TASK BRIEF :: Return the records in full, exactly as given.

RECORD SET ::
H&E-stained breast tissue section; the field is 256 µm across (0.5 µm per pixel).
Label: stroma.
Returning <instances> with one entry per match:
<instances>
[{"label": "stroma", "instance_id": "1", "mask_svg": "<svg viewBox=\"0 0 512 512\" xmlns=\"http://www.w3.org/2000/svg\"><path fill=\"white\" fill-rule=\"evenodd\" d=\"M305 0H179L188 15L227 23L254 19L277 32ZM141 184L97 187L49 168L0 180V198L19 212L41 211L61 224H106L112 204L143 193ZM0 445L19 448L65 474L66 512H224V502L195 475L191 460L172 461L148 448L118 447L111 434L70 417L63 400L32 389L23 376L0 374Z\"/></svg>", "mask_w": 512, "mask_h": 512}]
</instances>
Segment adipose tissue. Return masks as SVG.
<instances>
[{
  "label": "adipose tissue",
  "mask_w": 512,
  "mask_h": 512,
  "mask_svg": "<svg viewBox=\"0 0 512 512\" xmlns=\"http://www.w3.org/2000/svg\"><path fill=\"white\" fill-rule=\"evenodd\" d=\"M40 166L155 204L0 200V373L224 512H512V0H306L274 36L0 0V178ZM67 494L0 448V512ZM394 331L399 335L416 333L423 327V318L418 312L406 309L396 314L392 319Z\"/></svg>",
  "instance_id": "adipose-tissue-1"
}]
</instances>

CORRECT ANSWER ::
H&E-stained breast tissue section; the field is 256 µm across (0.5 µm per pixel).
Label: stroma.
Returning <instances> with one entry per match:
<instances>
[{"label": "stroma", "instance_id": "1", "mask_svg": "<svg viewBox=\"0 0 512 512\" xmlns=\"http://www.w3.org/2000/svg\"><path fill=\"white\" fill-rule=\"evenodd\" d=\"M305 0H179L188 15L227 23L254 19L277 32ZM141 184L97 187L49 168L0 180V198L19 212L41 211L61 224H106L112 204L143 193ZM0 445L19 448L65 474L66 512H224V502L195 475L191 460L172 461L148 448L118 447L111 434L70 417L63 400L32 389L23 376L0 374Z\"/></svg>", "mask_w": 512, "mask_h": 512}]
</instances>
Segment adipose tissue. Return masks as SVG.
<instances>
[{
  "label": "adipose tissue",
  "mask_w": 512,
  "mask_h": 512,
  "mask_svg": "<svg viewBox=\"0 0 512 512\" xmlns=\"http://www.w3.org/2000/svg\"><path fill=\"white\" fill-rule=\"evenodd\" d=\"M40 166L155 204L0 200V373L224 512H512V0H306L274 36L0 0V178ZM67 494L0 448V512ZM394 331L399 335L416 333L423 327V318L418 312L406 309L396 314L392 319Z\"/></svg>",
  "instance_id": "adipose-tissue-1"
}]
</instances>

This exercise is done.